• Exercise objective
What lines of the material below hold the string "minus"? Copy them out.
===== Data for analysis =====
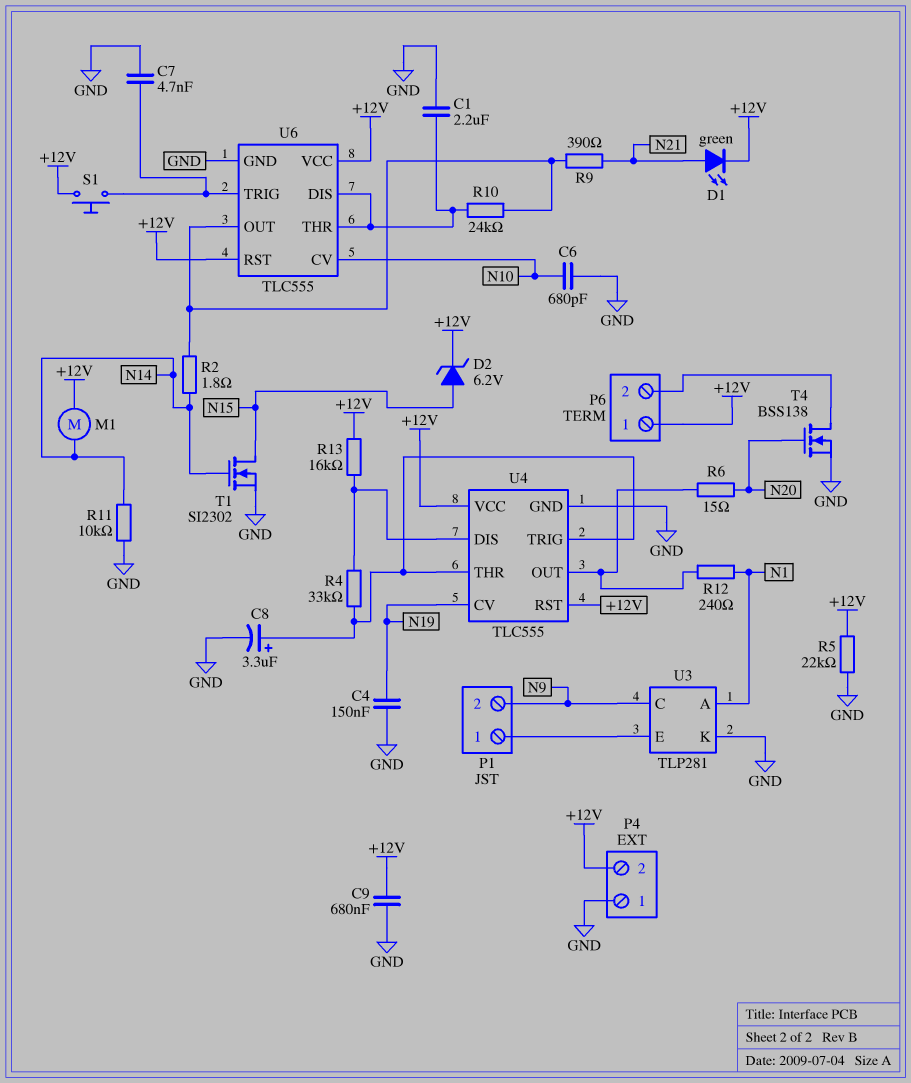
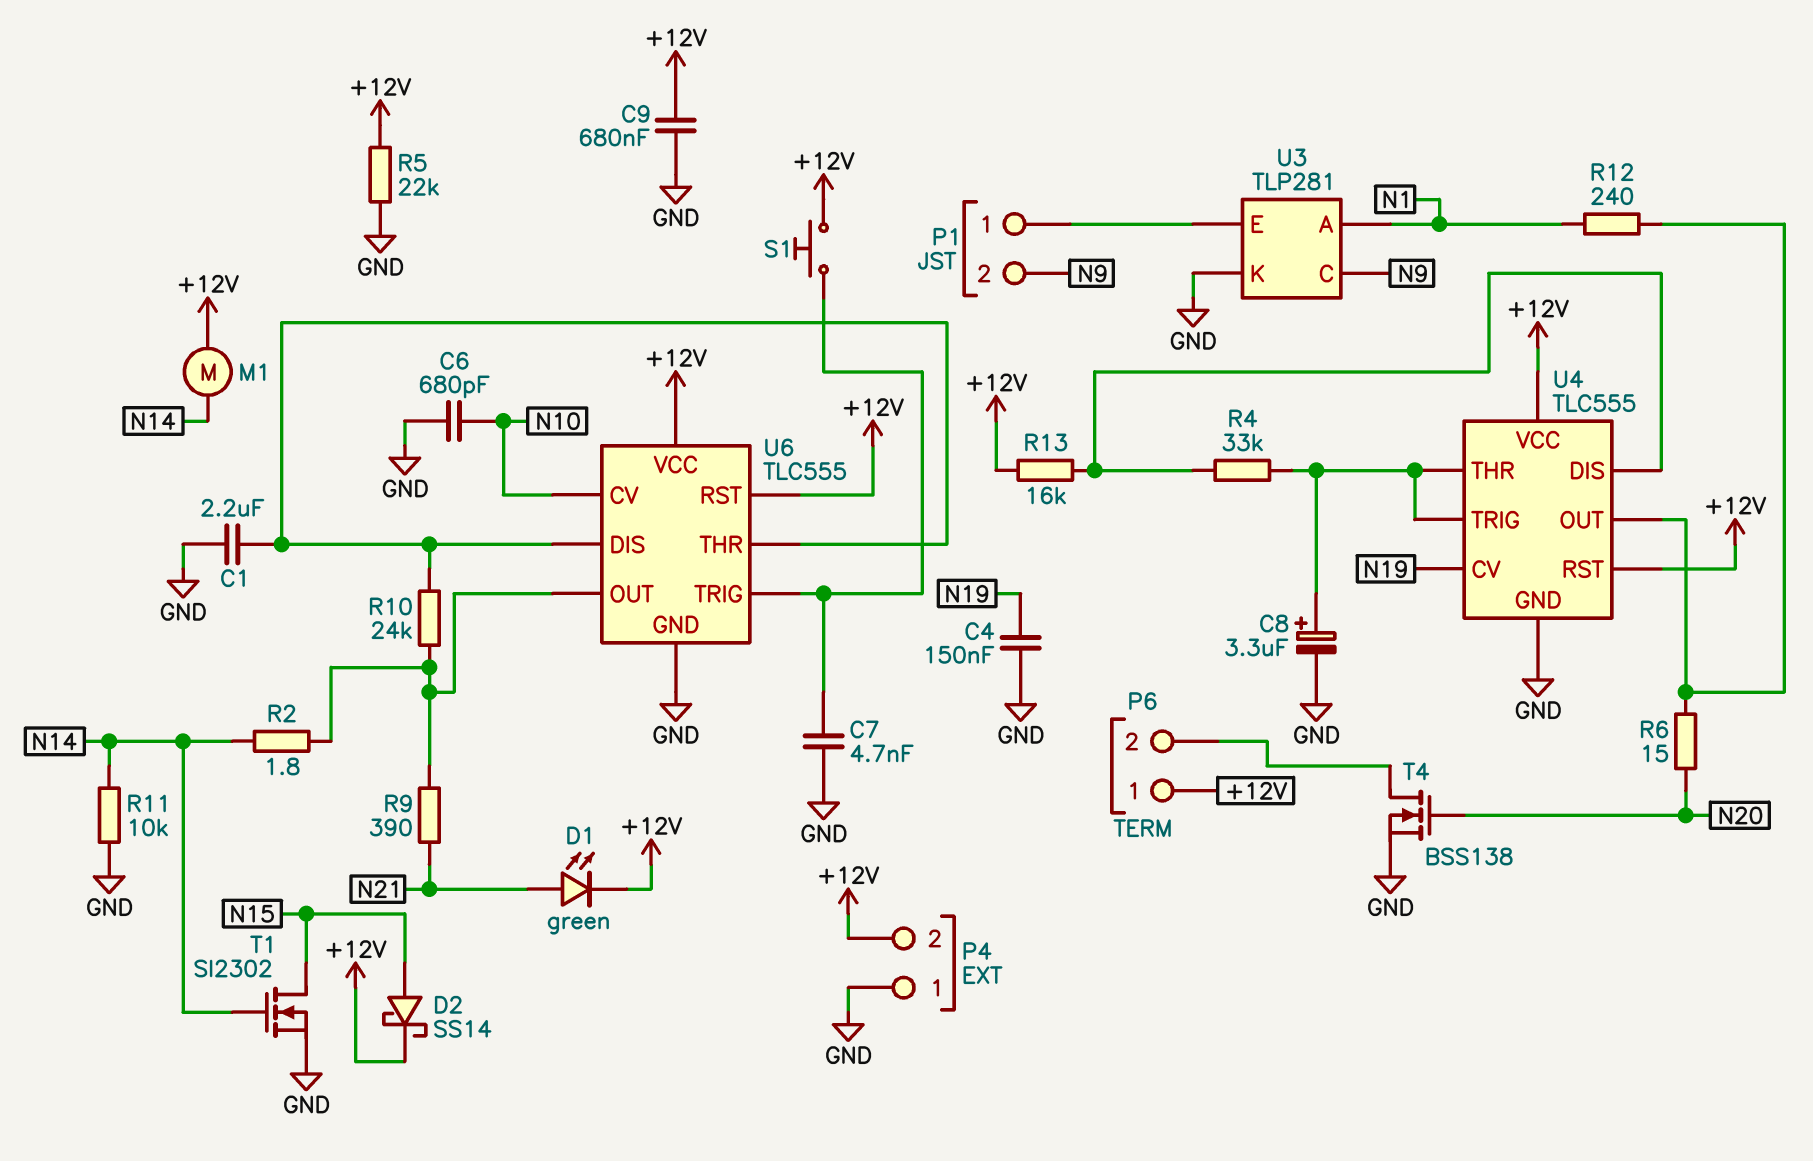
D2: zener 6.2V (A N15, K +12V) -> schottky SS14 (A N15, K +12V)

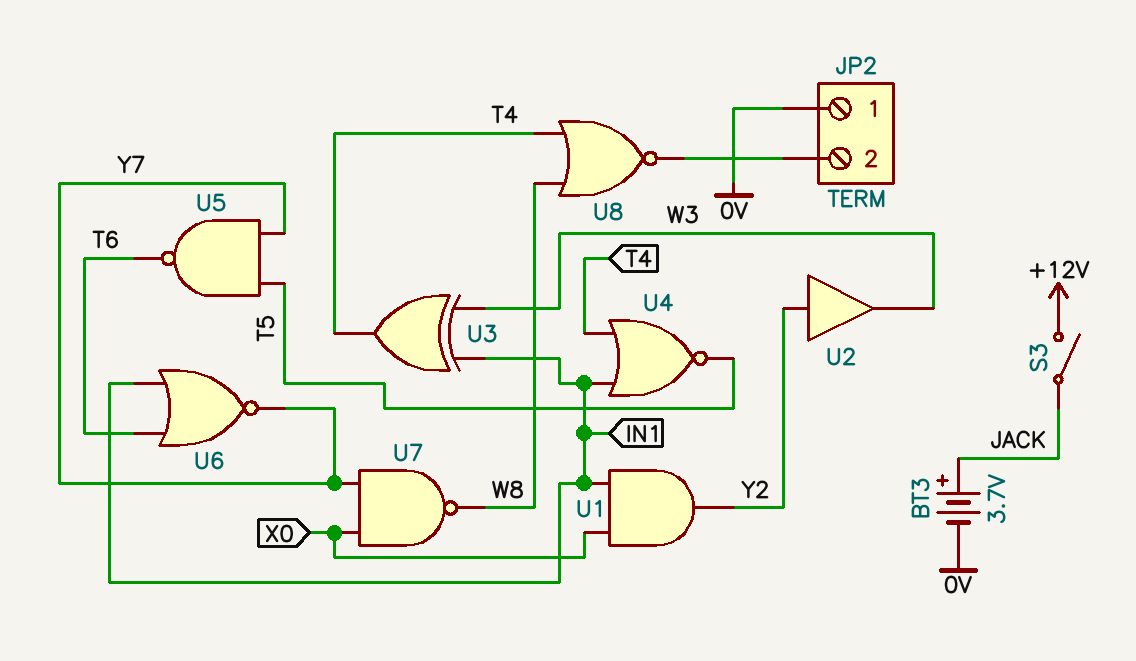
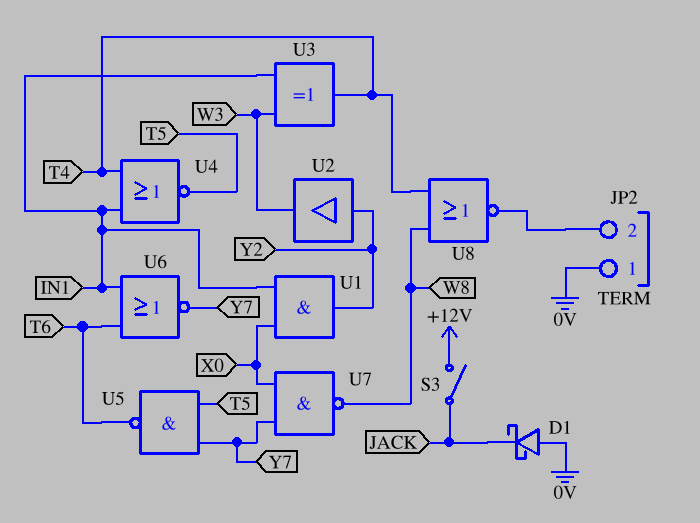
BT3: 3.7V (plus JACK, minus 0V) -> none
D1: none -> schottky (A 0V, K JACK)

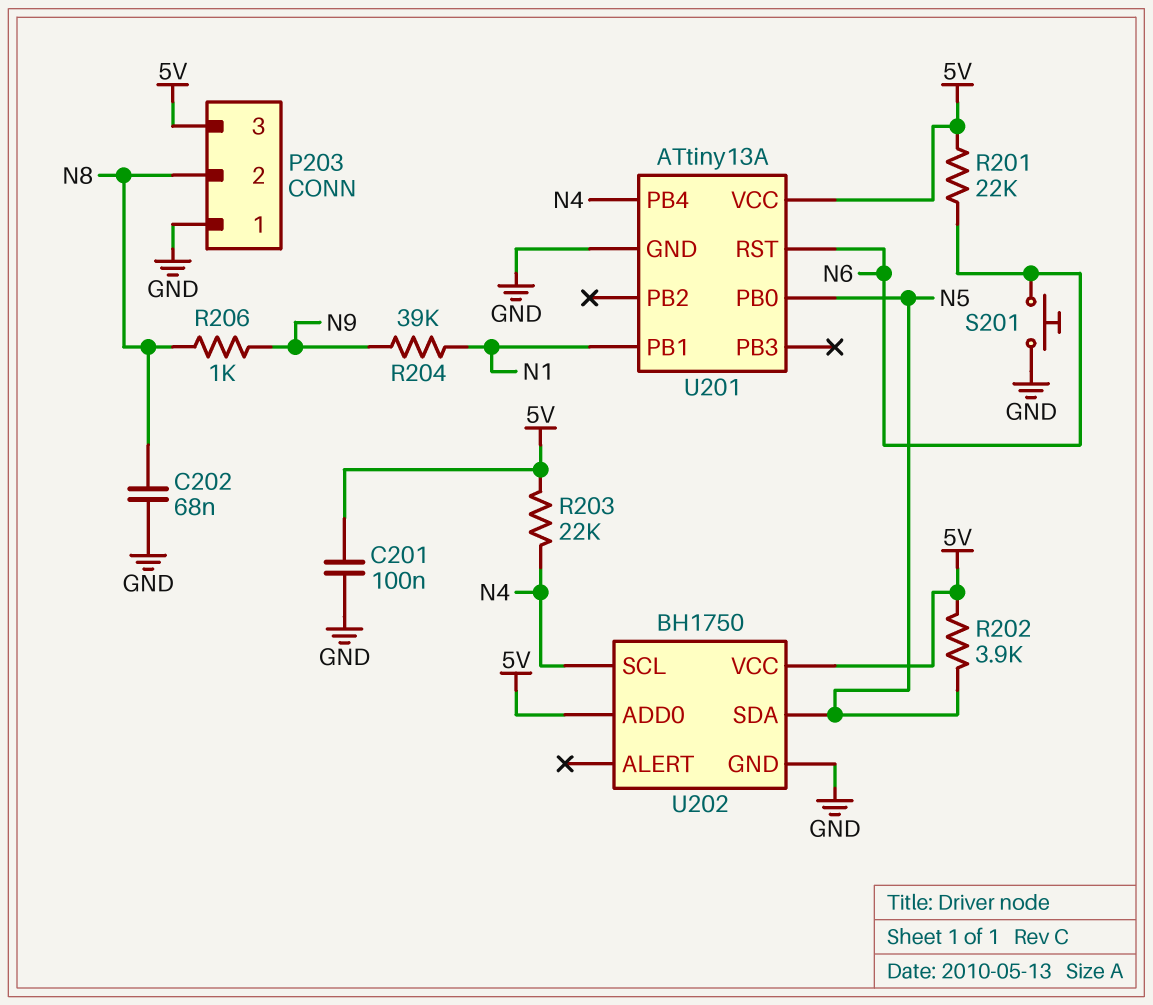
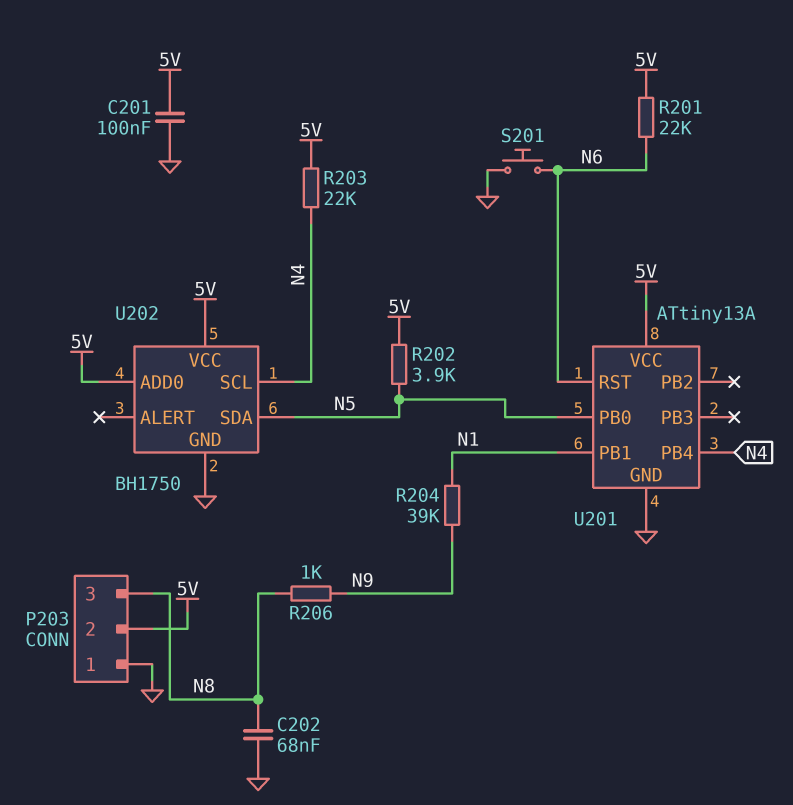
P203 pin 2: N8 -> 5V
P203 pin 3: 5V -> N8

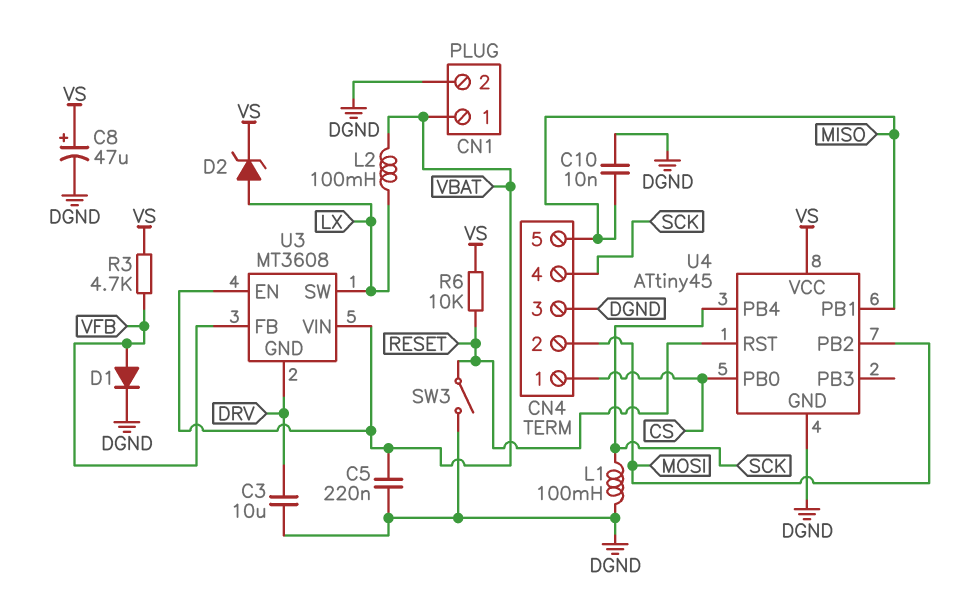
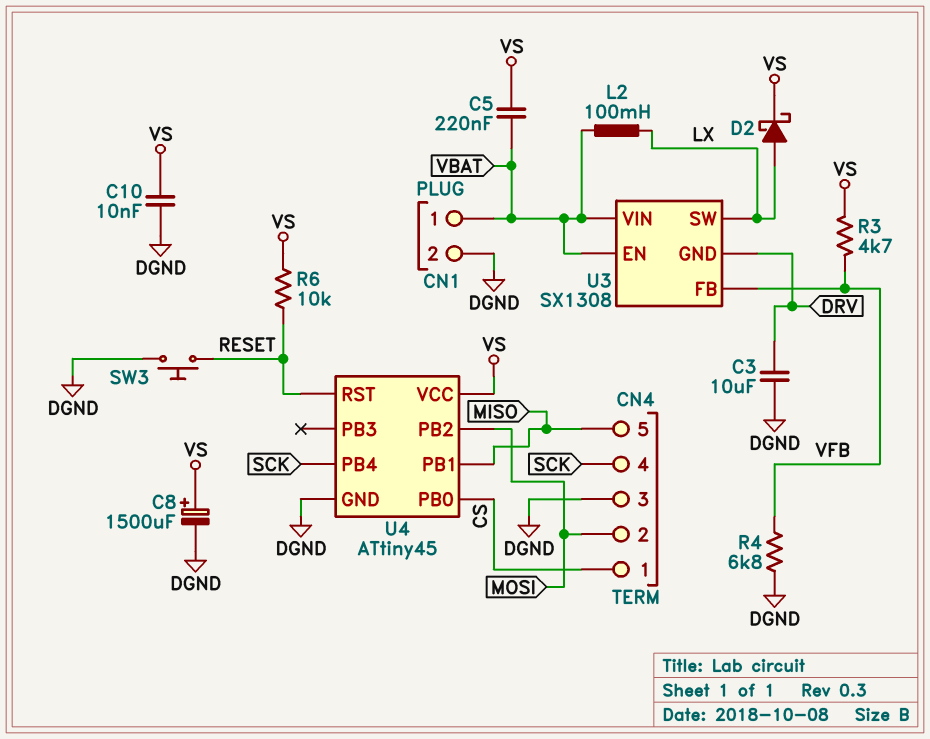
C5: 220nF (DGND, VBAT) -> 220nF (VBAT, VS)
C8: 47uF (plus VS, minus DGND) -> 1500uF (plus VS, minus DGND)
C10: 10nF (DGND, MISO) -> 10nF (DGND, VS)
D1: diode (A VFB, K DGND) -> none
D2: zener (A LX, K VS) -> schottky (A LX, K VS)
L1: 100mH (DGND, SCK) -> none
R4: none -> 6.8k (DGND, VFB)
SW3: switch (DGND, RESET) -> button (DGND, RESET)
U3: MT3608 -> SX1308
=====
• Exercise answer
BT3: 3.7V (plus JACK, minus 0V) -> none
C8: 47uF (plus VS, minus DGND) -> 1500uF (plus VS, minus DGND)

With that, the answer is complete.